** Data block follows **

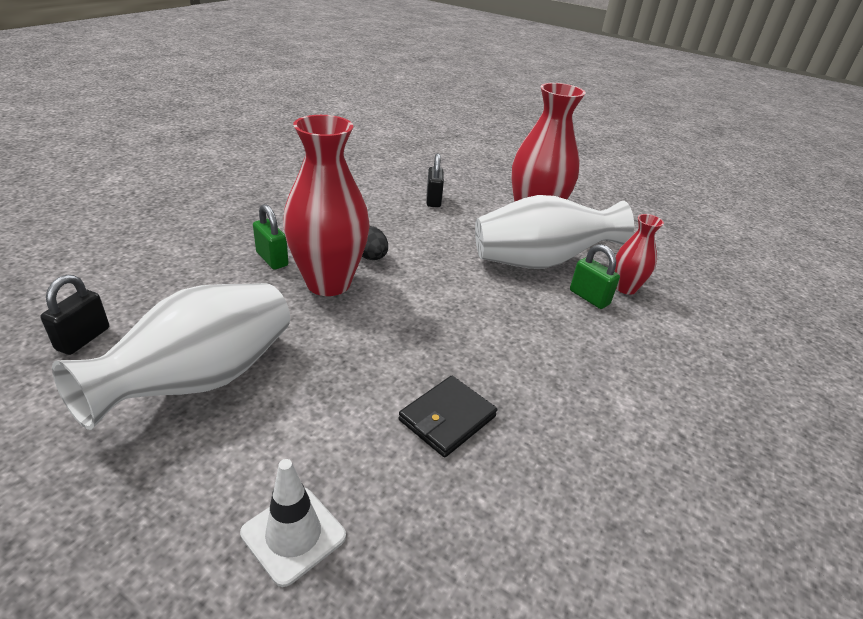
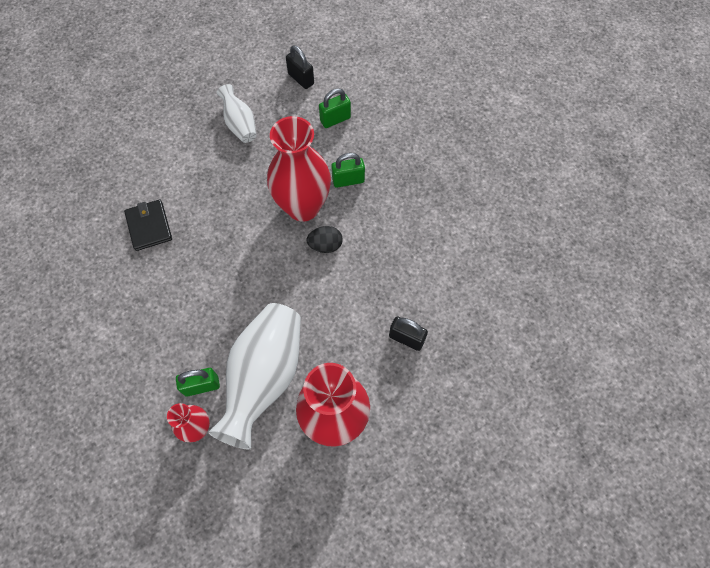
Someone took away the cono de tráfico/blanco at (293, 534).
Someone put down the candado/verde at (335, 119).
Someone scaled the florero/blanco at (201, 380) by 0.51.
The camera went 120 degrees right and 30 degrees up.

** End of Data block **

**Exercise:** Please copy out every line in the listing that has the string "Someone".

**Output for this task:**
Someone took away the cono de tráfico/blanco at (293, 534).
Someone put down the candado/verde at (335, 119).
Someone scaled the florero/blanco at (201, 380) by 0.51.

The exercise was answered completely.